BEGIN
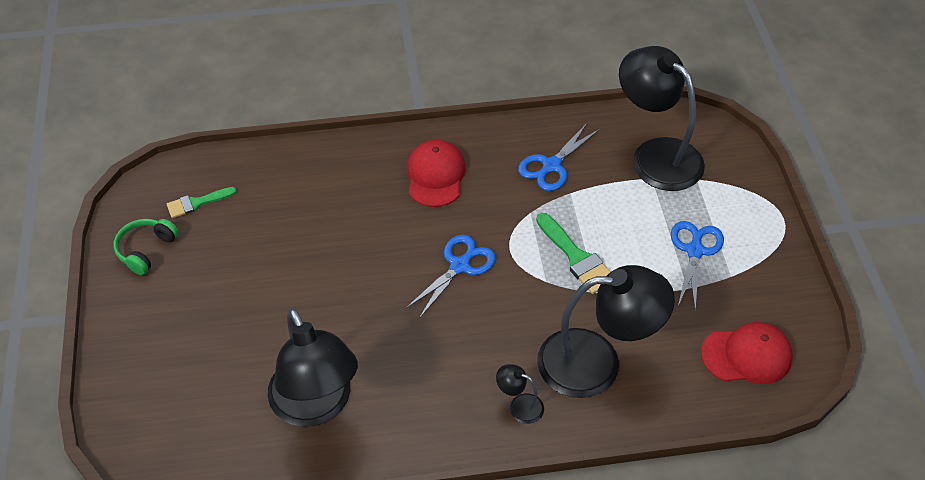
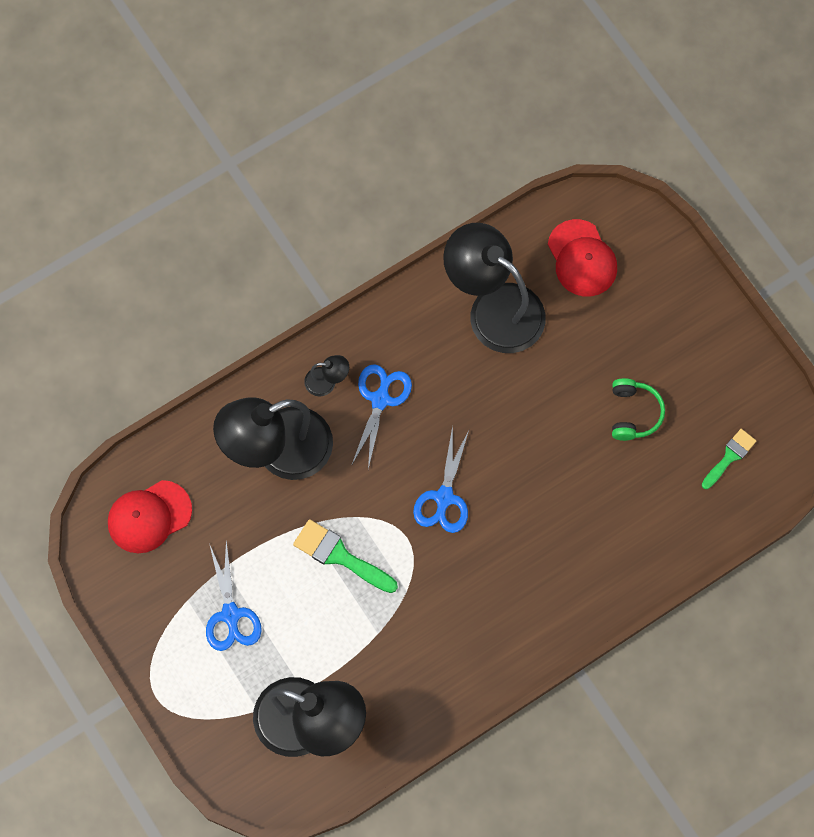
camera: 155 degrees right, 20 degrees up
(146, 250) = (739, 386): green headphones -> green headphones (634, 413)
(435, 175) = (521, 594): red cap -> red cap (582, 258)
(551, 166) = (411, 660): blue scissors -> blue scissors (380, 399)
END
BEGIN
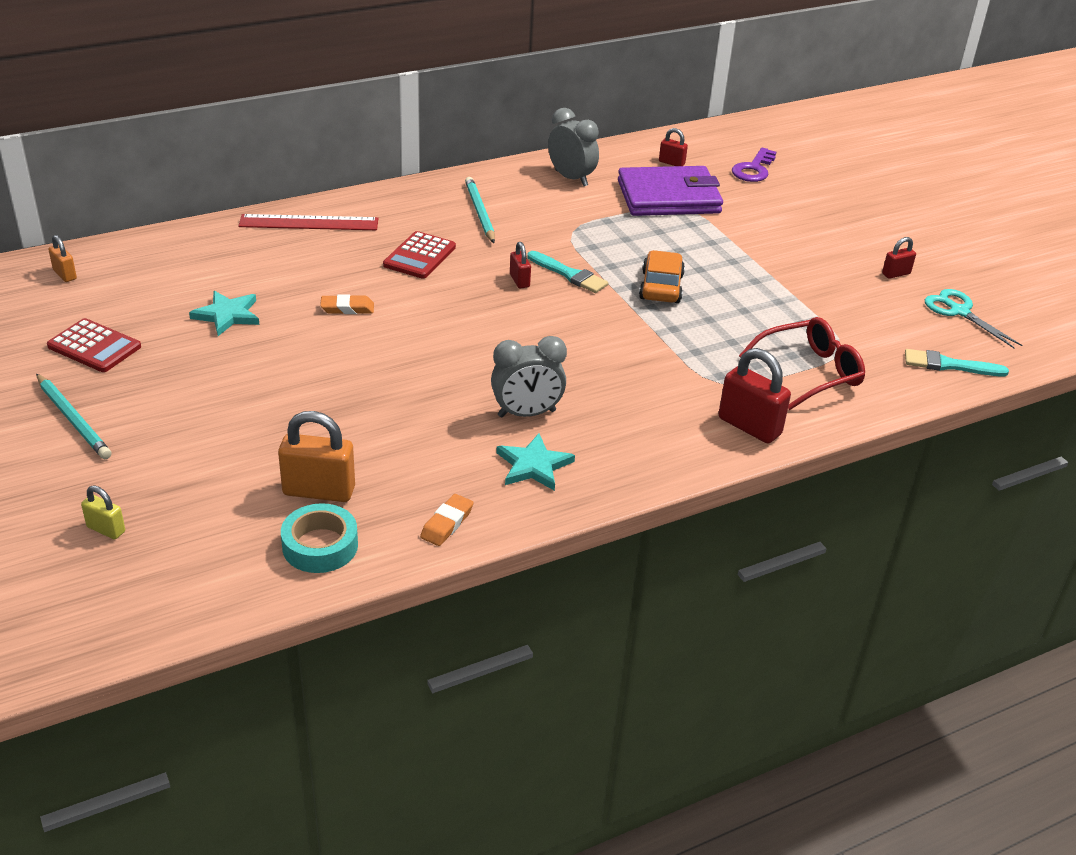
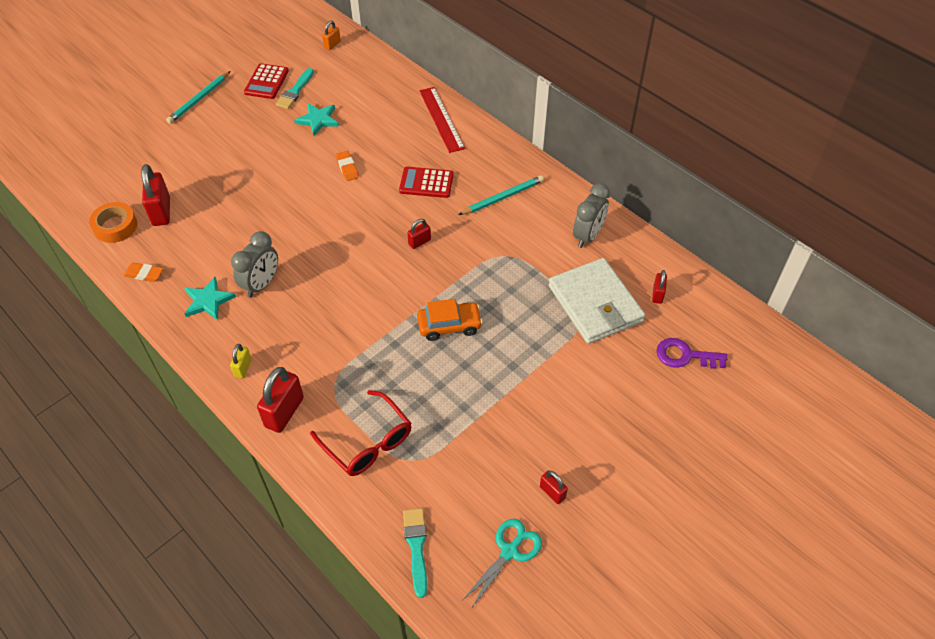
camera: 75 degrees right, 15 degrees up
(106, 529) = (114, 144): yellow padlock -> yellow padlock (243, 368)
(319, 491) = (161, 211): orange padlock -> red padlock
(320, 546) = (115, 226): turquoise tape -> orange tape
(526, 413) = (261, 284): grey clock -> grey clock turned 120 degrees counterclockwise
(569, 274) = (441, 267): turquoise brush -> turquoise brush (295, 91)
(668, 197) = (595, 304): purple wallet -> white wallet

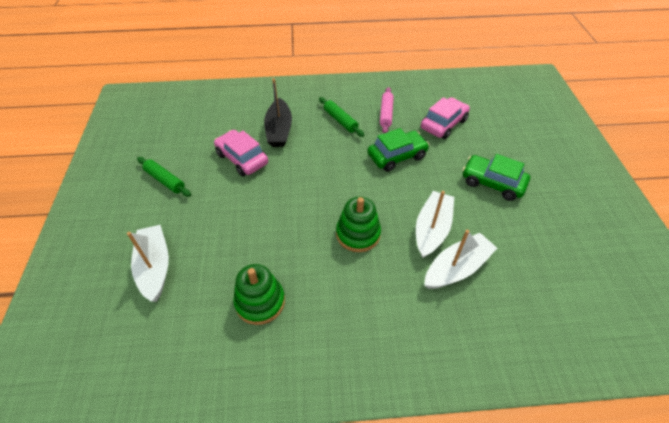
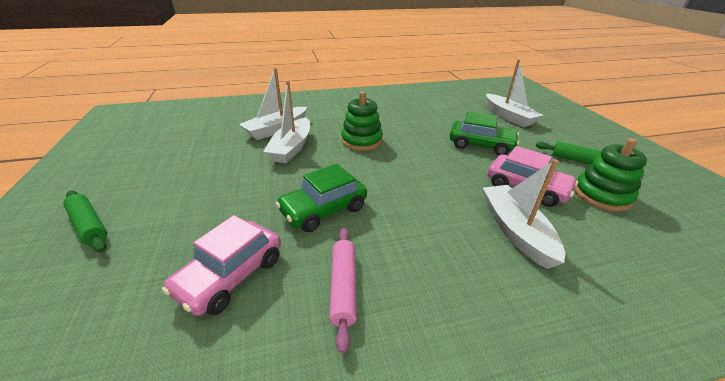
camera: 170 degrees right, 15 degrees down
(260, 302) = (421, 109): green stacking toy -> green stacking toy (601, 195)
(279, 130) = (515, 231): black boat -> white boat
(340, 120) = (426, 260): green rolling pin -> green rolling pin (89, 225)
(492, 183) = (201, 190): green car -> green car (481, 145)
END
(Exercise directions):
Every line from the one with "(526, 413) = (261, 284): grey" through the one with "(492, 183) = (201, 190): green" is to be reproduced exactly as written above, and the pictures are to be dropped.

(Answer area):
(526, 413) = (261, 284): grey clock -> grey clock turned 120 degrees counterclockwise
(569, 274) = (441, 267): turquoise brush -> turquoise brush (295, 91)
(668, 197) = (595, 304): purple wallet -> white wallet

camera: 170 degrees right, 15 degrees down
(260, 302) = (421, 109): green stacking toy -> green stacking toy (601, 195)
(279, 130) = (515, 231): black boat -> white boat
(340, 120) = (426, 260): green rolling pin -> green rolling pin (89, 225)
(492, 183) = (201, 190): green car -> green car (481, 145)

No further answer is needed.